:: ACTIVITY ::
Gather all lines in the entries below that include the word "shifted".

──────── TASK INPUTS ────────

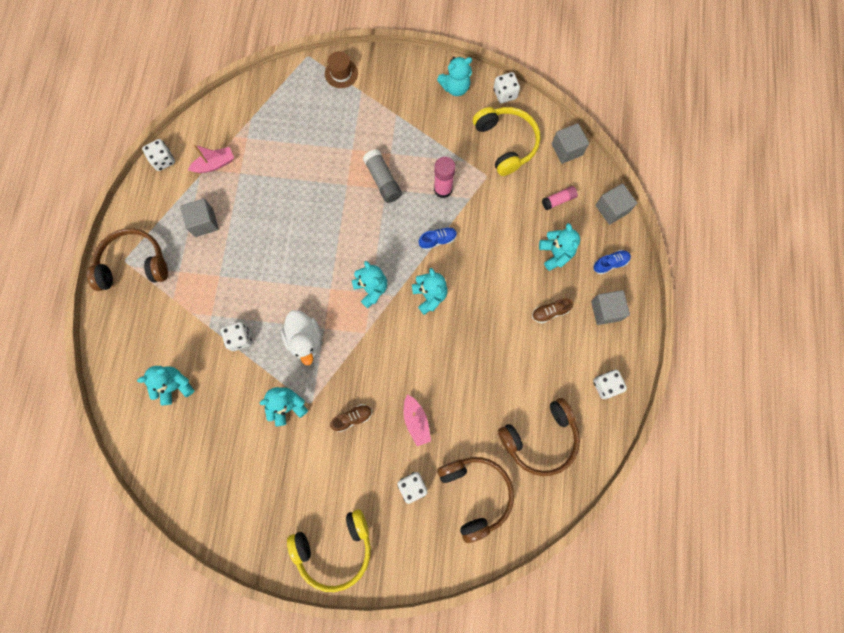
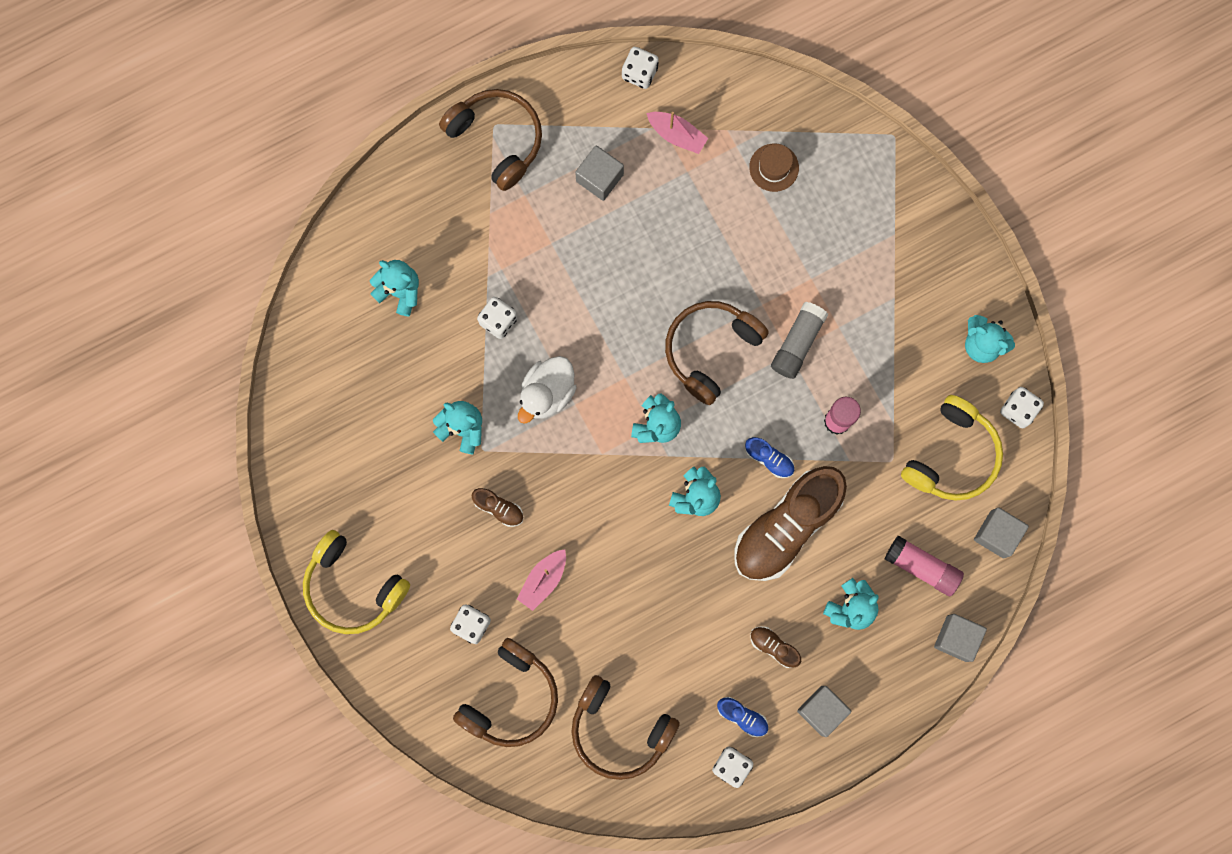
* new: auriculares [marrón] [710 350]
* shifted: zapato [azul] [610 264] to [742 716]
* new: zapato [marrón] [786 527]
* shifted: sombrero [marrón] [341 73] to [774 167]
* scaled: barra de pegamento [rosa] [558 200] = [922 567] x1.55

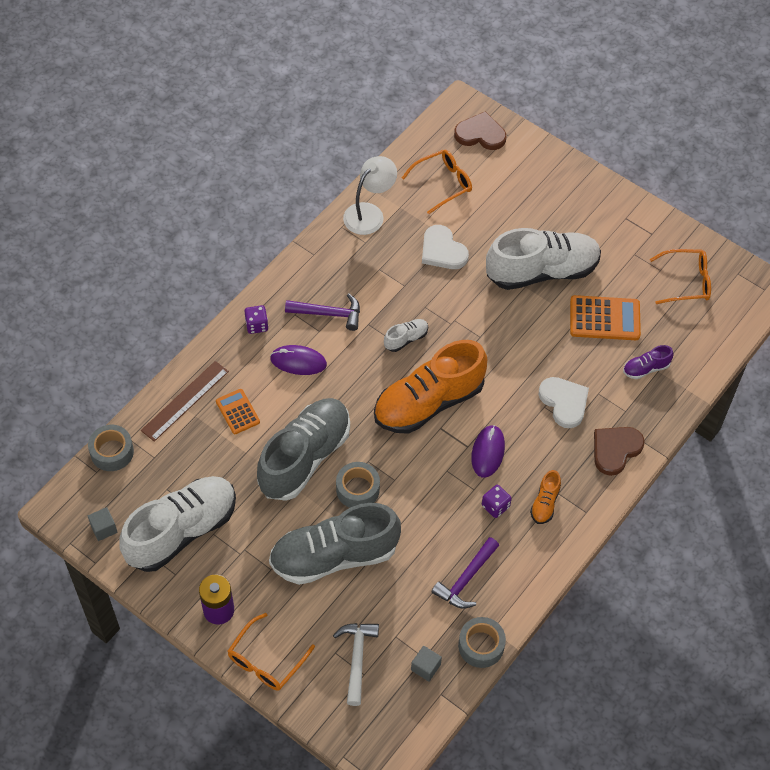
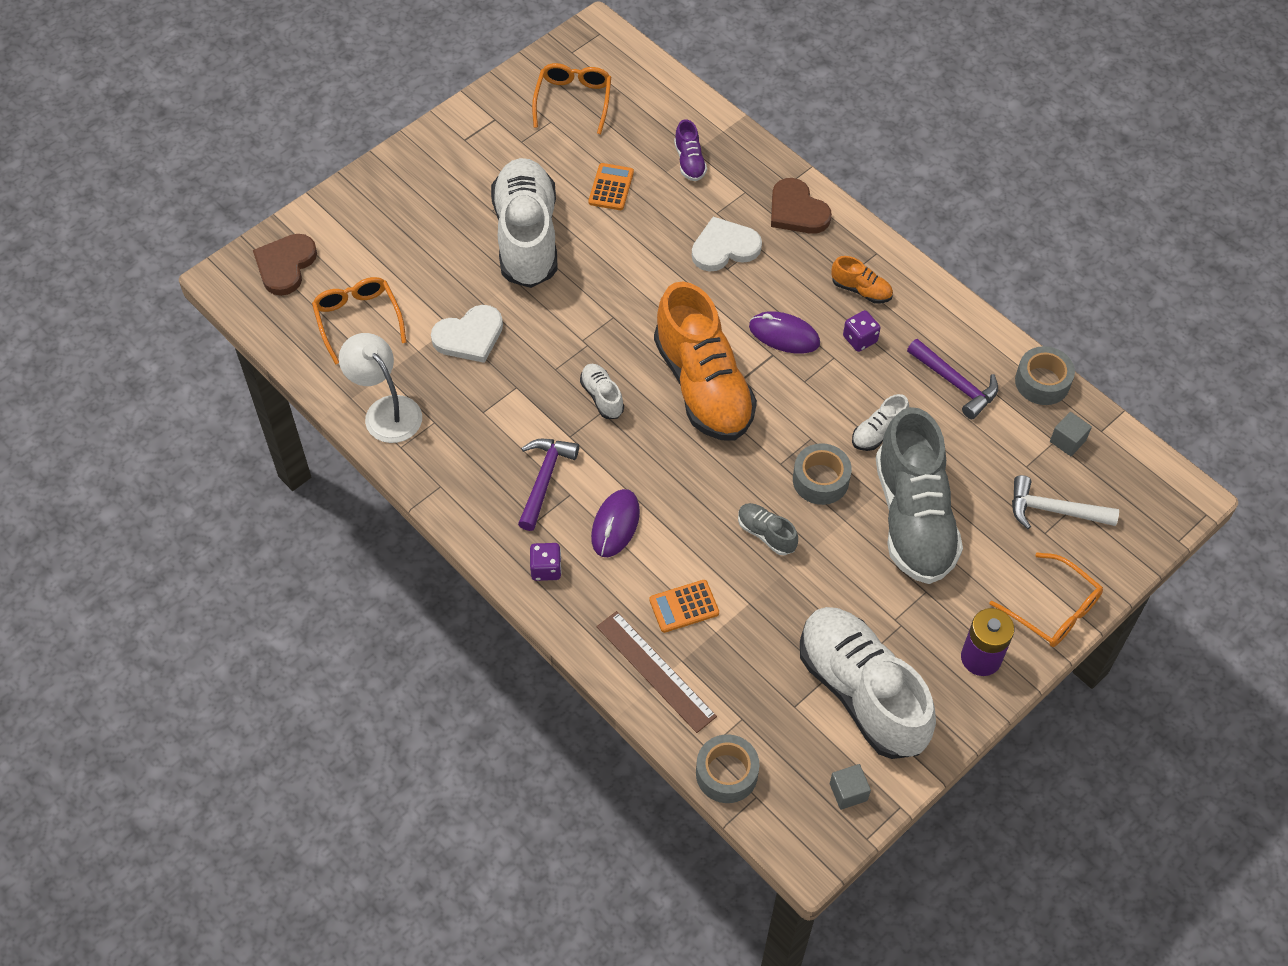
* scaled: calculadora [naranja] [604 319] = [611 187] x0.61
* scaled: zapato [gris] [305 457] = [766 534] x0.42
* new: zapato [blanco] [878 432]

────────

:: WRITTEN RESPONSE ::
* shifted: zapato [azul] [610 264] to [742 716]
* shifted: sombrero [marrón] [341 73] to [774 167]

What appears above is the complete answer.